YOUR TASK
Transcribe only the part of the material below that begins at the line containing "[(370,506),(342,502),(340,521),(368,524),(370,506)]" and ends at the line containing "[(0,415),(24,415),(23,397),(0,398),(0,415)]", with both kept and images left out.

LISTED ENTRIES
☆ ☆ ☆ ☆ ☆

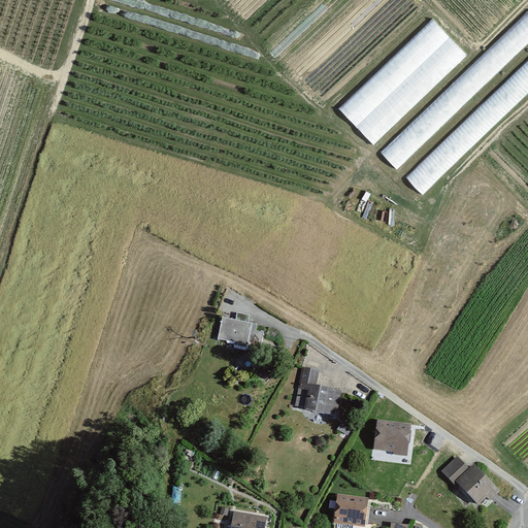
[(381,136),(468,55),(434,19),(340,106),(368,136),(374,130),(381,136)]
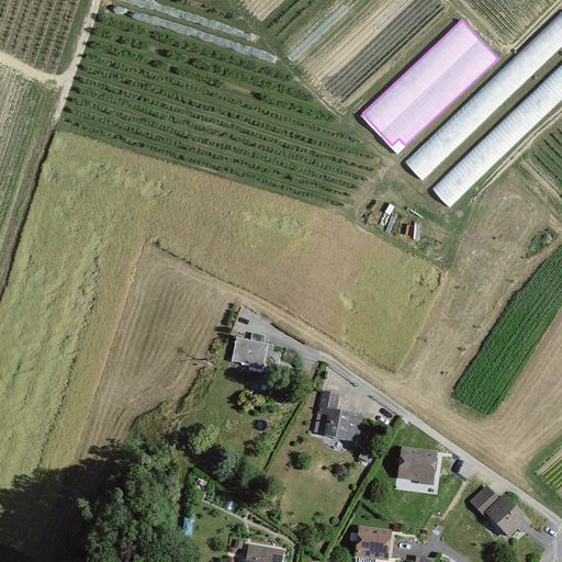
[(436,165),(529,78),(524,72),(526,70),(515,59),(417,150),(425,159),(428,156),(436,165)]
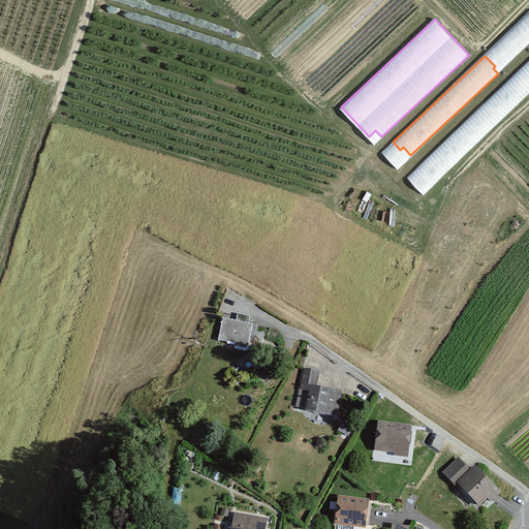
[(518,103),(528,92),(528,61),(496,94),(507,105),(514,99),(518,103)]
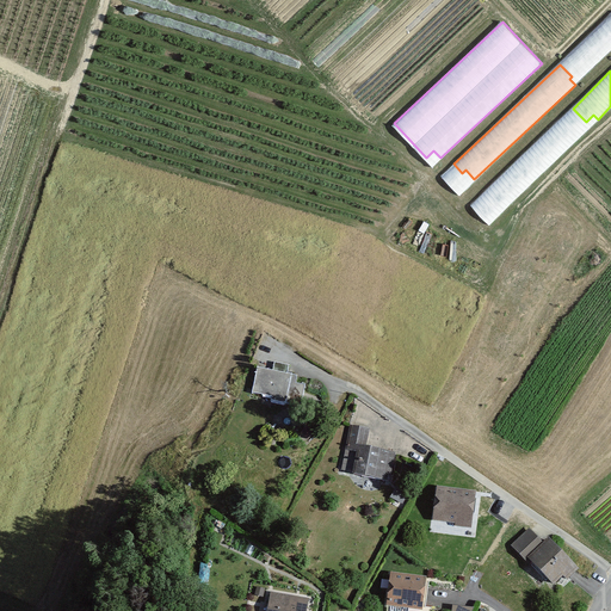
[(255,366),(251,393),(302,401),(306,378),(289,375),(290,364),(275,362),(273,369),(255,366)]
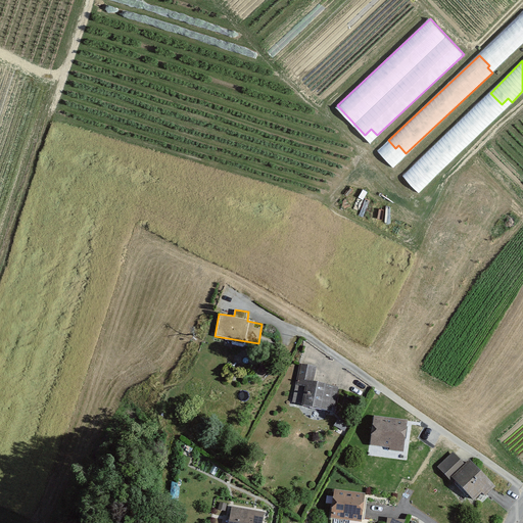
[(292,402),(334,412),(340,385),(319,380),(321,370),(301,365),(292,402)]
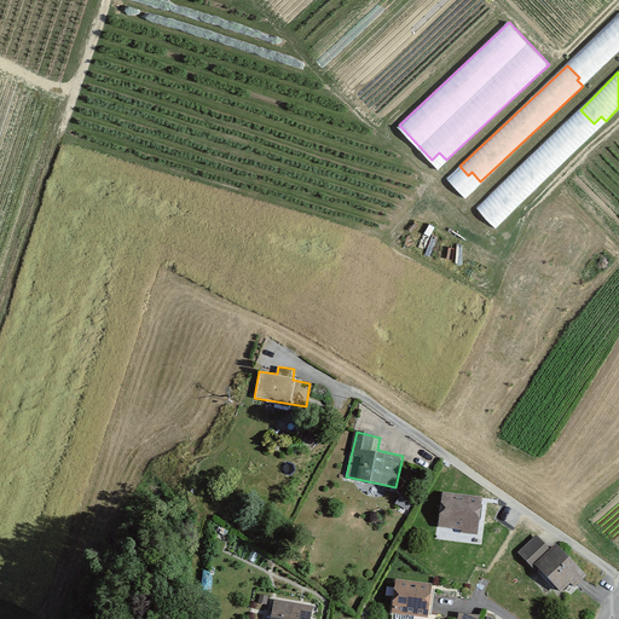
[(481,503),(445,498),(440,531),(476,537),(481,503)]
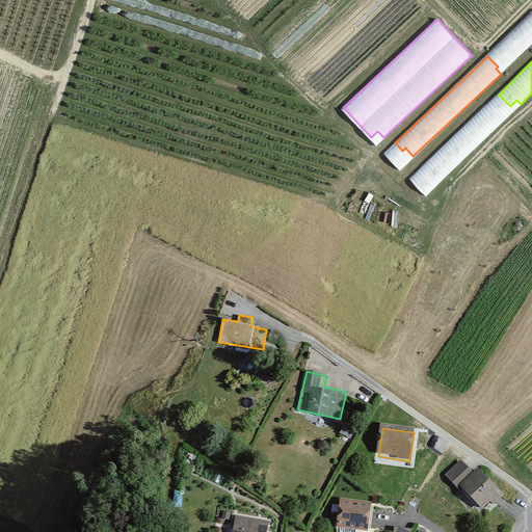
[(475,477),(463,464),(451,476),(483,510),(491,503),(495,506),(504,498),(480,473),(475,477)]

☆ ☆ ☆ ☆ ☆

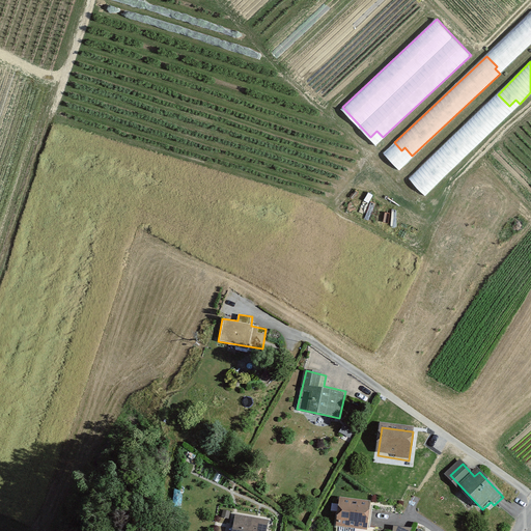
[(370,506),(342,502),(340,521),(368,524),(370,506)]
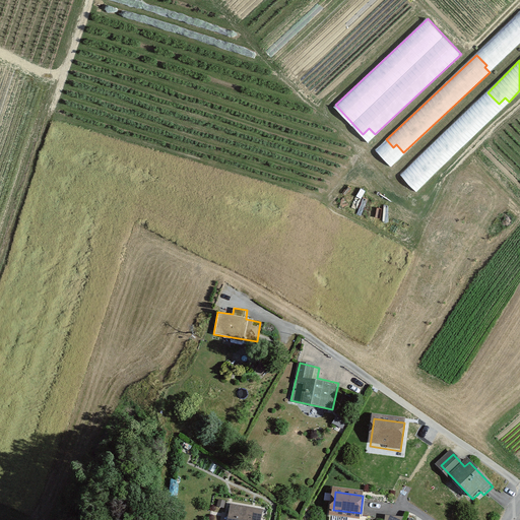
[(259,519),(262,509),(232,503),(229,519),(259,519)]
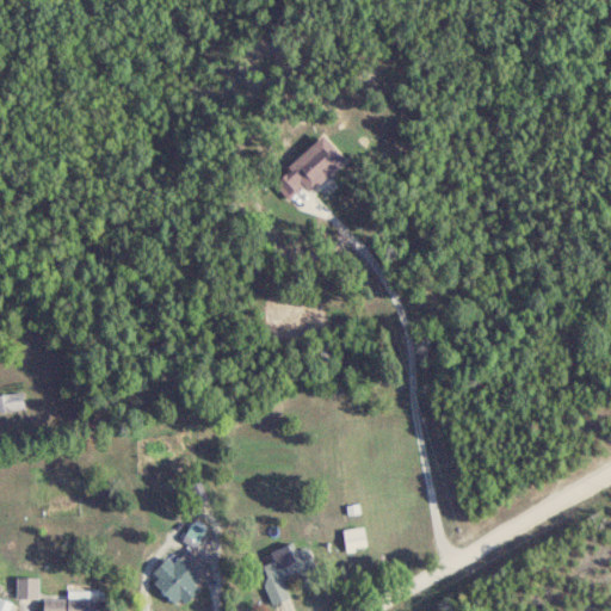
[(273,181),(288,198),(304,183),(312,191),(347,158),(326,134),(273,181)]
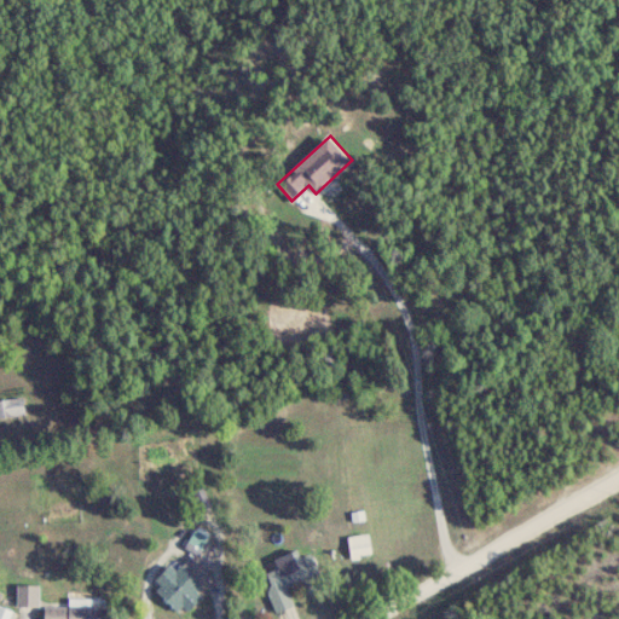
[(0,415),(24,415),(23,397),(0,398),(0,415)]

☆ ☆ ☆ ☆ ☆

TASK RESULT
[(370,506),(342,502),(340,521),(368,524),(370,506)]
[(259,519),(262,509),(232,503),(229,519),(259,519)]
[(273,181),(288,198),(304,183),(312,191),(347,158),(326,134),(273,181)]
[(0,415),(24,415),(23,397),(0,398),(0,415)]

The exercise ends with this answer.